◆ **Exercise**
Repeat the data that follows in full. Do not include the pictures.

◆ **Data shown**
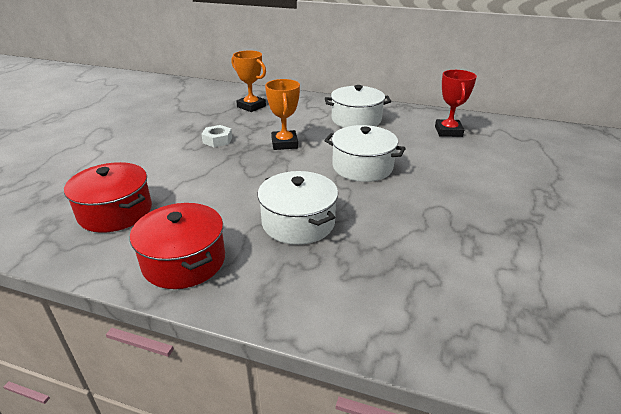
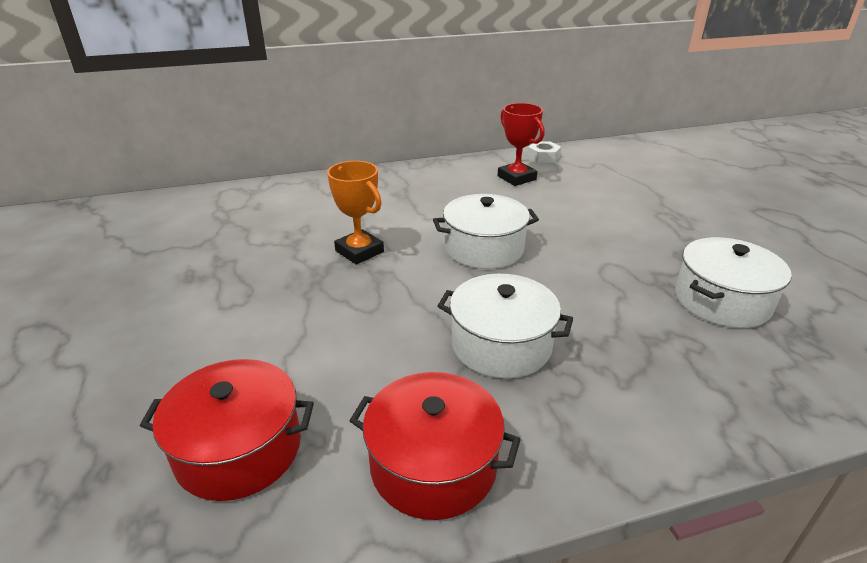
camera: 35 degrees left, 0 degrees up
(217, 140) = (260, 278): white nut -> white nut (543, 157)
(251, 106) = (249, 215): orange trophy -> none
(356, 119) = (406, 193): white pot -> white pot (721, 301)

◆ **Answer space**
camera: 35 degrees left, 0 degrees up
(217, 140) = (260, 278): white nut -> white nut (543, 157)
(251, 106) = (249, 215): orange trophy -> none
(356, 119) = (406, 193): white pot -> white pot (721, 301)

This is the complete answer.